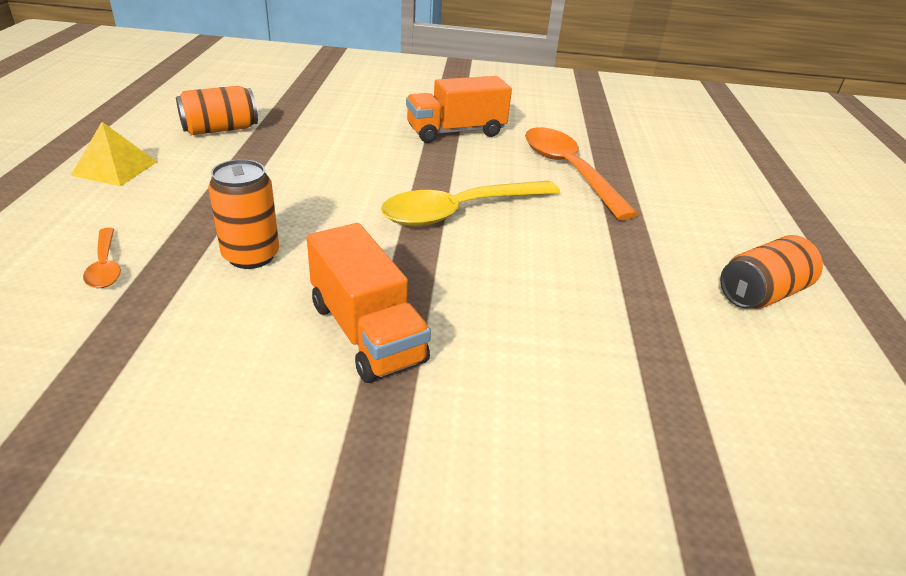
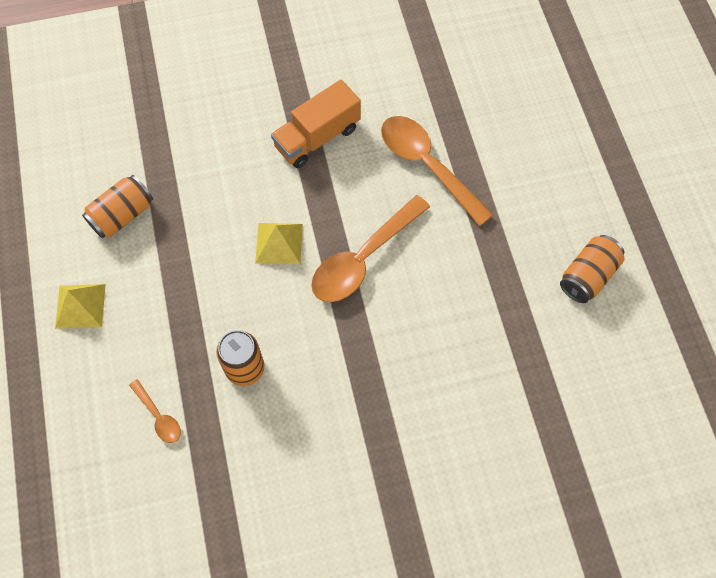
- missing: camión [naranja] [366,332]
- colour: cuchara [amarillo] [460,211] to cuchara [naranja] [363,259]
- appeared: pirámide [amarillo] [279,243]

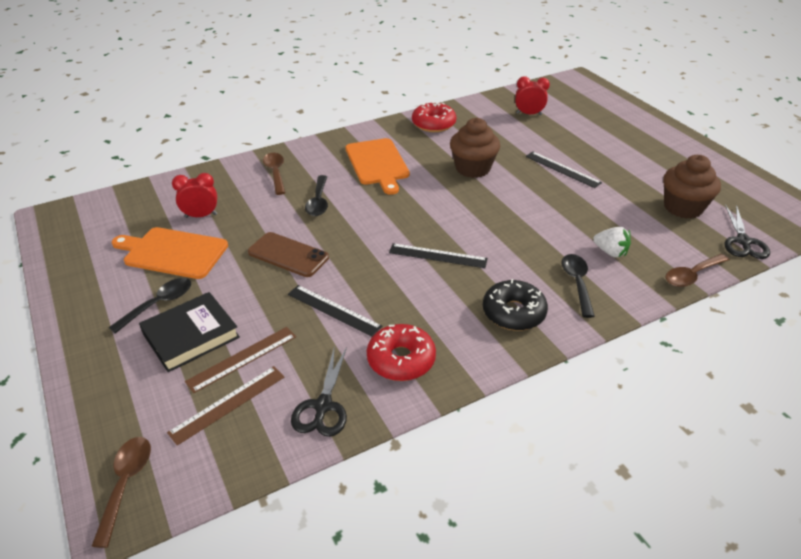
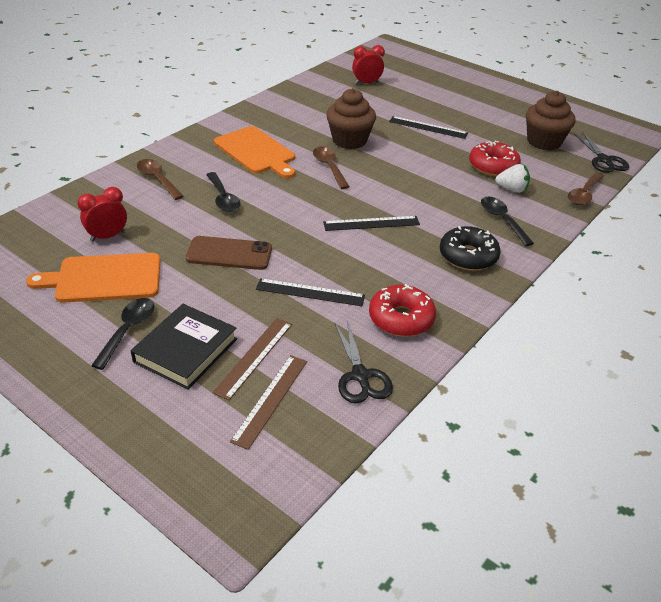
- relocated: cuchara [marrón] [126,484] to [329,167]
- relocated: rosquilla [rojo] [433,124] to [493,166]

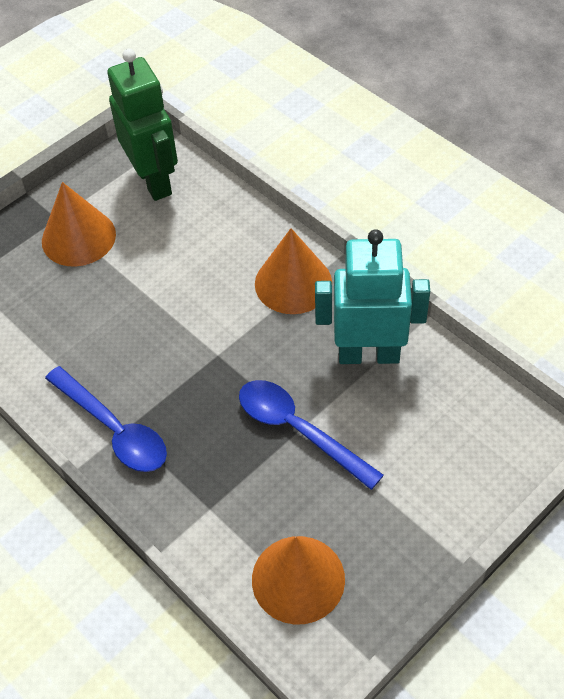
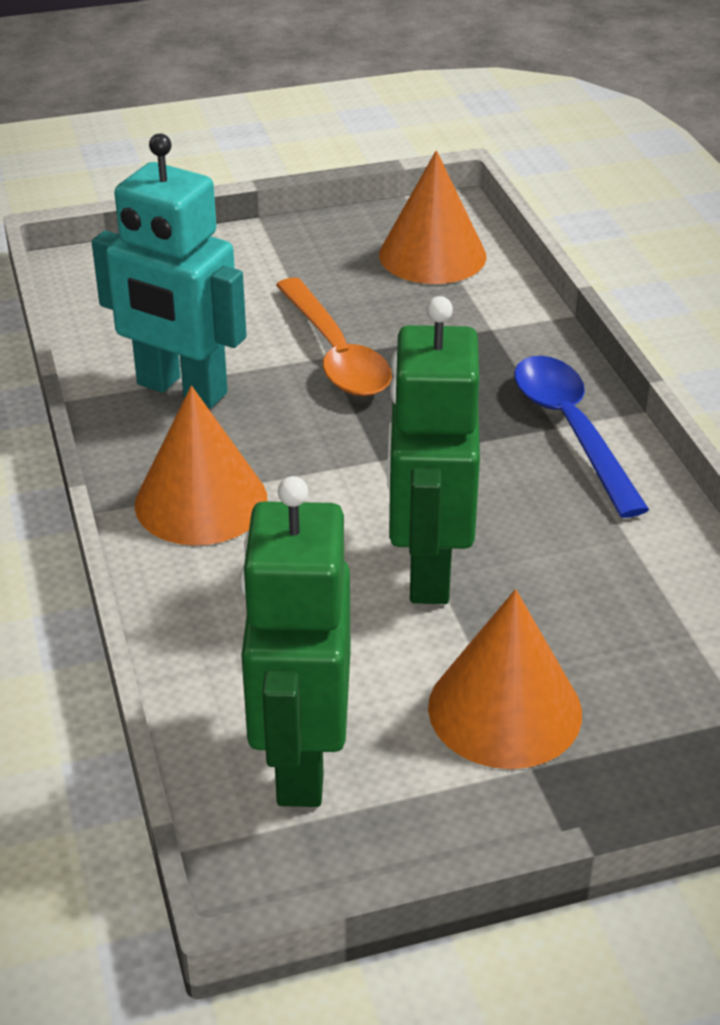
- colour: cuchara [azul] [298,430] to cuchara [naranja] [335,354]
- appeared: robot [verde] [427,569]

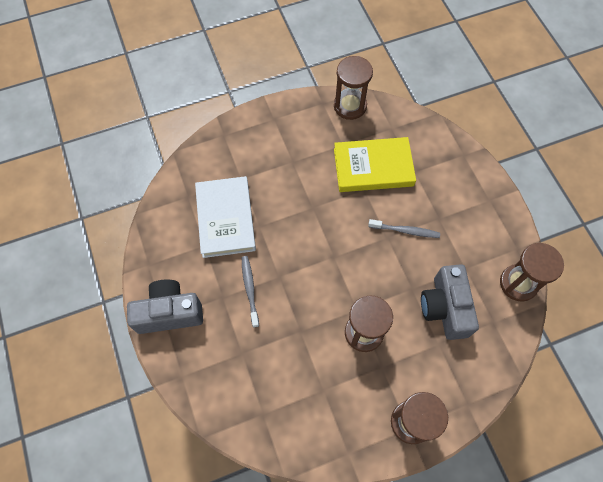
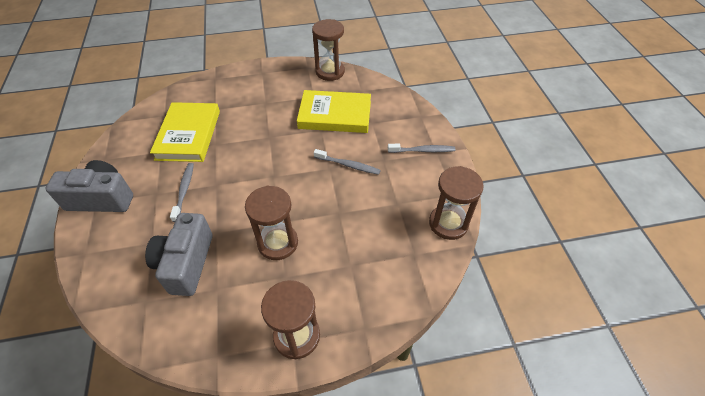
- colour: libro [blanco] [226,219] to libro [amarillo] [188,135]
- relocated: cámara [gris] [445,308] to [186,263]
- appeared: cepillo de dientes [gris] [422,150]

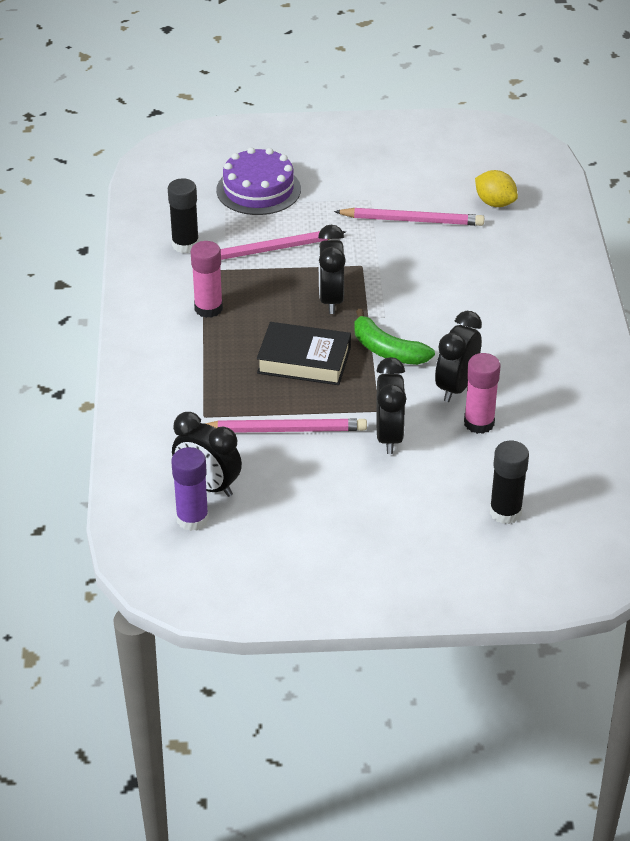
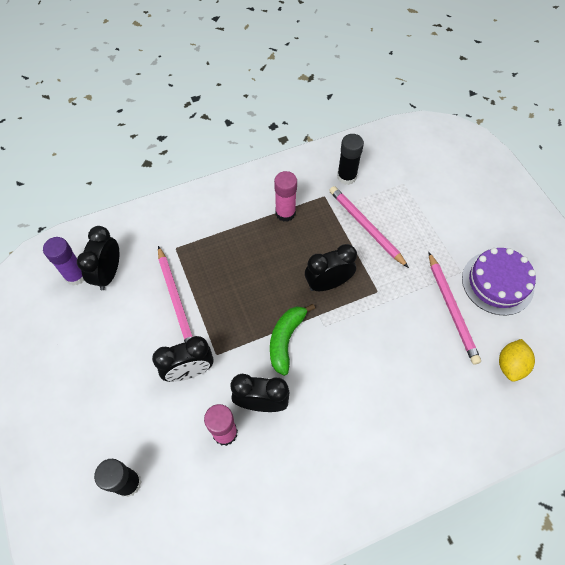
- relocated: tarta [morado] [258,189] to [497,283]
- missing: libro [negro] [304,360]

= = =

▸ Exercise objective
Repeat word for word, leaving out the pictures, each line of the records from the line that holds "- appeared: cepillo" through the final one.

▸ Task answer
- appeared: cepillo de dientes [gris] [422,150]

- relocated: tarta [morado] [258,189] to [497,283]
- missing: libro [negro] [304,360]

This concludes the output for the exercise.